##### RECORDS FOR THE EXERCISE

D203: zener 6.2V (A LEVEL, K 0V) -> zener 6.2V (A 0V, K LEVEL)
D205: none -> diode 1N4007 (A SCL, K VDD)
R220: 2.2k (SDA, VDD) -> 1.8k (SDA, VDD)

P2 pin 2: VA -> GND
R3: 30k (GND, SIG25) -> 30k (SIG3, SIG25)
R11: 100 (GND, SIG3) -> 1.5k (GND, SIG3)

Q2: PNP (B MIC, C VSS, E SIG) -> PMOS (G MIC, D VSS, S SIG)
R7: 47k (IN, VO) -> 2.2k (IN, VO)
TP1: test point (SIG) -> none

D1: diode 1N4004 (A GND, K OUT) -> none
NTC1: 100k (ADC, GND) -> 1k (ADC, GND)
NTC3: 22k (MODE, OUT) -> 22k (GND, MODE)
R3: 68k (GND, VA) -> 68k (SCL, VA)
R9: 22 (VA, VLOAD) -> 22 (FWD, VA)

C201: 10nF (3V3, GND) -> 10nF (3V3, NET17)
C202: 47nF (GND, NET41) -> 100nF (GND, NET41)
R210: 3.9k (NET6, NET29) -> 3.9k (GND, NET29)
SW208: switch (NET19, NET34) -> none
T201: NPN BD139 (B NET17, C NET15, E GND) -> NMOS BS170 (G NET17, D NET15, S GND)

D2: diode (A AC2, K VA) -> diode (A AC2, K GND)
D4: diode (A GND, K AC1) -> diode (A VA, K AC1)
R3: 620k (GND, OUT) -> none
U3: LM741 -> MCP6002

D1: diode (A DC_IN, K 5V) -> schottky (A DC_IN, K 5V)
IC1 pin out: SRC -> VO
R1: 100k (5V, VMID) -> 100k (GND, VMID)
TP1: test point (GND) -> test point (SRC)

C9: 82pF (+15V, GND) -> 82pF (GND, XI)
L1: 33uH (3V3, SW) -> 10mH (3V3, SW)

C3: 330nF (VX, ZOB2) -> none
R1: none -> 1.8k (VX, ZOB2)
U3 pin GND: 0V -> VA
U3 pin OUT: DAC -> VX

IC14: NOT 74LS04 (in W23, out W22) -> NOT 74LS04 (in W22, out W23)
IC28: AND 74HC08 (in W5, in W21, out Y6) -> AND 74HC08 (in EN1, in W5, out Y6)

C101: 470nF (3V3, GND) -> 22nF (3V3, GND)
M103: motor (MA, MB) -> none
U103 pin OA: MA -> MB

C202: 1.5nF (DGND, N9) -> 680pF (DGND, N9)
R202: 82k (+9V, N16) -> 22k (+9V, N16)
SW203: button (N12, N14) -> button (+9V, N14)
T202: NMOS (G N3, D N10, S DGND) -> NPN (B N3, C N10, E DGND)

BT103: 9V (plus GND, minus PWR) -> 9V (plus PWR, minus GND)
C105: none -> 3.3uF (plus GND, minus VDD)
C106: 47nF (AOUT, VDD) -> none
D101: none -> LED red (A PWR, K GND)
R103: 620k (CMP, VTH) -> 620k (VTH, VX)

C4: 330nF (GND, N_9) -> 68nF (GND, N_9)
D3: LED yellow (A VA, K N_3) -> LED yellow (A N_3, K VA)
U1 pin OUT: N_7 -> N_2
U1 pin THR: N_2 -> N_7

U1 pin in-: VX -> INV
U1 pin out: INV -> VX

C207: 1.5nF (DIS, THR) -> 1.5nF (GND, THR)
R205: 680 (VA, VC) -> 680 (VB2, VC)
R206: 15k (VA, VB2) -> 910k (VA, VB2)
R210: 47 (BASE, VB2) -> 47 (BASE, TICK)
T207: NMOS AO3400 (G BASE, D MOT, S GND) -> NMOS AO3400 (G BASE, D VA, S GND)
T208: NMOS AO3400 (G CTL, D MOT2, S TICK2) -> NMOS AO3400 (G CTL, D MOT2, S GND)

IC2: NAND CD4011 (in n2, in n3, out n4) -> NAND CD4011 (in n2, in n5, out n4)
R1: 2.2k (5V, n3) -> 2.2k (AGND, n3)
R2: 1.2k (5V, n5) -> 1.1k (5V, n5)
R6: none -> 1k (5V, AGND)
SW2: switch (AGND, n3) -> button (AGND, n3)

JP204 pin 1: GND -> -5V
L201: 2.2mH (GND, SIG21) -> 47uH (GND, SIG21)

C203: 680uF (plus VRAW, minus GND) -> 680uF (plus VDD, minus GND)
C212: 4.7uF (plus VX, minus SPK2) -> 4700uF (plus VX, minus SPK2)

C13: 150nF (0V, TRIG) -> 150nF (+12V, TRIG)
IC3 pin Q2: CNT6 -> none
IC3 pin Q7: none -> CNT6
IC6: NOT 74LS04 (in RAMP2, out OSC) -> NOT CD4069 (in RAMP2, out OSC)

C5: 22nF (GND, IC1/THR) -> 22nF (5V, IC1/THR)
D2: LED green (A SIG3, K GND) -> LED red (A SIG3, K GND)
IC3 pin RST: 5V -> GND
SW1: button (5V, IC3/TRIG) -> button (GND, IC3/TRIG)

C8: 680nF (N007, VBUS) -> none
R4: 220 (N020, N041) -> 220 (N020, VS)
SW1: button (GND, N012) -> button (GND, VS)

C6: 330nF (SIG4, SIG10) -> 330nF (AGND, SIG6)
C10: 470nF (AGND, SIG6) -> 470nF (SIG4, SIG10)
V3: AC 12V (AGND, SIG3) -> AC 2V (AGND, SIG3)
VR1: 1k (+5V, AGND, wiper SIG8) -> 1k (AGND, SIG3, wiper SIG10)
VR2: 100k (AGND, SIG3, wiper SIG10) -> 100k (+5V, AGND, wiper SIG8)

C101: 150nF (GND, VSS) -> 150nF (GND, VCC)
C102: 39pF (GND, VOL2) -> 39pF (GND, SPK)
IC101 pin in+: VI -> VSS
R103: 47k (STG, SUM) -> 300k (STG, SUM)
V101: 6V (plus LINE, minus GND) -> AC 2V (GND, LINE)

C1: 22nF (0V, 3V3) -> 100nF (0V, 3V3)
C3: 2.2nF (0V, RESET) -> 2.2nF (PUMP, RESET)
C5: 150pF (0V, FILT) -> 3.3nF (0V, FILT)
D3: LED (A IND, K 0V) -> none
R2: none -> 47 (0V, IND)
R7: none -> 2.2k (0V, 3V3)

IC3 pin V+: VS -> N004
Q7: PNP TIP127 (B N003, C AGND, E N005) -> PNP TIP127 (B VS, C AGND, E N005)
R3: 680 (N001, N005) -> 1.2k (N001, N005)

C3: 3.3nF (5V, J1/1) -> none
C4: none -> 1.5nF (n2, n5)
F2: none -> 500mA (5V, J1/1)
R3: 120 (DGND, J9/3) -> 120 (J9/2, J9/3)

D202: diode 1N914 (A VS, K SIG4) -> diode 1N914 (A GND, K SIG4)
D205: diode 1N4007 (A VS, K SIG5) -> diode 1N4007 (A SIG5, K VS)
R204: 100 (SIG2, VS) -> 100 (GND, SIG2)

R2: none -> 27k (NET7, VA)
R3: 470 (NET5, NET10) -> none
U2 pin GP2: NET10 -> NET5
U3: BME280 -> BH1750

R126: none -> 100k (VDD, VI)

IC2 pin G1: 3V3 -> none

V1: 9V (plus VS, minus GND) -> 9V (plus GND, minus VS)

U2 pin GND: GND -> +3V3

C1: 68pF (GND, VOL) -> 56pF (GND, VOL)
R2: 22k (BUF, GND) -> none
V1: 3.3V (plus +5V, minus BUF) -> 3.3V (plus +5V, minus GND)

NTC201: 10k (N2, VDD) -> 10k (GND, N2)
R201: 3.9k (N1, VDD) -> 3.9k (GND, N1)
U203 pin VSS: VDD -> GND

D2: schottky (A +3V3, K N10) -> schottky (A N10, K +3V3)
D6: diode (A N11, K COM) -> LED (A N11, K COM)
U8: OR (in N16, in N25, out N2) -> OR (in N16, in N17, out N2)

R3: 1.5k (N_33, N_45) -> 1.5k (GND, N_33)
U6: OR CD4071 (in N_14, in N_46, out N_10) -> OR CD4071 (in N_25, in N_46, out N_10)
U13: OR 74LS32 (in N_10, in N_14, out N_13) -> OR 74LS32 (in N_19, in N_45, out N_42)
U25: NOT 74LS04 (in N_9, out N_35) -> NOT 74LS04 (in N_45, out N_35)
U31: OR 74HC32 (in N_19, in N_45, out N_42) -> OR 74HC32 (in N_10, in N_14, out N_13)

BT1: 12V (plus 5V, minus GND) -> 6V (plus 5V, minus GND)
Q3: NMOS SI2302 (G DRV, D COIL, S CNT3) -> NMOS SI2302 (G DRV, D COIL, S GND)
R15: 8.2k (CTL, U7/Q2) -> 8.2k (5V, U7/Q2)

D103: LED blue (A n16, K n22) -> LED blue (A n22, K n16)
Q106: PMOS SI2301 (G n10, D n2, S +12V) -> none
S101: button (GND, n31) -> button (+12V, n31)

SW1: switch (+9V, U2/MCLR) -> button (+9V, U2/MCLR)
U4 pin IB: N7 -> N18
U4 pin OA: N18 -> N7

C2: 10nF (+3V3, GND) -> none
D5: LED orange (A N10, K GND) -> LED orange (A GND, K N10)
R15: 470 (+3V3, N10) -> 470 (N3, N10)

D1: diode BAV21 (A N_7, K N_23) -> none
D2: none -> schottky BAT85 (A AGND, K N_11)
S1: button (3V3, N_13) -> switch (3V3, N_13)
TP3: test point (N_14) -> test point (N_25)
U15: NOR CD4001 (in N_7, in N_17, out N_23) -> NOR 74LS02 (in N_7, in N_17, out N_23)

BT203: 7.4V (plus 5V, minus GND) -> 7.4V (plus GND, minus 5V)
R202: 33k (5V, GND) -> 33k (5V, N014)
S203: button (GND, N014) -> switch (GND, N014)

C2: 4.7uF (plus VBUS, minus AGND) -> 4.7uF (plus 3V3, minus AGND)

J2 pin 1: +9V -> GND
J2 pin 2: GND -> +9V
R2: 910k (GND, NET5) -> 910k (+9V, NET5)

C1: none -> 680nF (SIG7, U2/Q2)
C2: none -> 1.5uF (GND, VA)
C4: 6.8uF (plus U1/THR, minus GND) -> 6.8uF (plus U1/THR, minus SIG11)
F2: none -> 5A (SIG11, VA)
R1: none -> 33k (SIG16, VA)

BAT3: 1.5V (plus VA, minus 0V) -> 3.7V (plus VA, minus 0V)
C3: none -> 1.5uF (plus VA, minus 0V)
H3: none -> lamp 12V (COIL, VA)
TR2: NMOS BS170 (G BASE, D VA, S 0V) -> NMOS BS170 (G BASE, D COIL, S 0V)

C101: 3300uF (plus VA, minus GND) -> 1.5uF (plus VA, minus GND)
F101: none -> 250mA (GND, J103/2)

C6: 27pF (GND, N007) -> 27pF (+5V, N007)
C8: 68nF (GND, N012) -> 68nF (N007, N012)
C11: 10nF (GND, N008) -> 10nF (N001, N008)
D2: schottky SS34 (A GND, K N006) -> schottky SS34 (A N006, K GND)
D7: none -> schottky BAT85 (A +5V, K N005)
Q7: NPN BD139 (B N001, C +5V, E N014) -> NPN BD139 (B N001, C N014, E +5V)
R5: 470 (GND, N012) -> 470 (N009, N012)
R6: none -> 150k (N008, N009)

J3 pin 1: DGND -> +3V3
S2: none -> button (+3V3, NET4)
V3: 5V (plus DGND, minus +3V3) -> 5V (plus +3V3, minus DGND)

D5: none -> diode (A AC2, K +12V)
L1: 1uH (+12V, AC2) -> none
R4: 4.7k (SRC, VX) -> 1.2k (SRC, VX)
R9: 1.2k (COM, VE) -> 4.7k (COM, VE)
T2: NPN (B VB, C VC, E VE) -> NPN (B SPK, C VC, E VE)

##########

**ASSIGNMENT:** Return the span of lines in the data above that opens at the line with "BT203: 7.4V (plus" and closes at the line with "C11: 10nF (GND, N008) -> 10nF (N001, N008)", exactly, ends included, nothing else.

**EXERCISE RESULT:**
BT203: 7.4V (plus 5V, minus GND) -> 7.4V (plus GND, minus 5V)
R202: 33k (5V, GND) -> 33k (5V, N014)
S203: button (GND, N014) -> switch (GND, N014)

C2: 4.7uF (plus VBUS, minus AGND) -> 4.7uF (plus 3V3, minus AGND)

J2 pin 1: +9V -> GND
J2 pin 2: GND -> +9V
R2: 910k (GND, NET5) -> 910k (+9V, NET5)

C1: none -> 680nF (SIG7, U2/Q2)
C2: none -> 1.5uF (GND, VA)
C4: 6.8uF (plus U1/THR, minus GND) -> 6.8uF (plus U1/THR, minus SIG11)
F2: none -> 5A (SIG11, VA)
R1: none -> 33k (SIG16, VA)

BAT3: 1.5V (plus VA, minus 0V) -> 3.7V (plus VA, minus 0V)
C3: none -> 1.5uF (plus VA, minus 0V)
H3: none -> lamp 12V (COIL, VA)
TR2: NMOS BS170 (G BASE, D VA, S 0V) -> NMOS BS170 (G BASE, D COIL, S 0V)

C101: 3300uF (plus VA, minus GND) -> 1.5uF (plus VA, minus GND)
F101: none -> 250mA (GND, J103/2)

C6: 27pF (GND, N007) -> 27pF (+5V, N007)
C8: 68nF (GND, N012) -> 68nF (N007, N012)
C11: 10nF (GND, N008) -> 10nF (N001, N008)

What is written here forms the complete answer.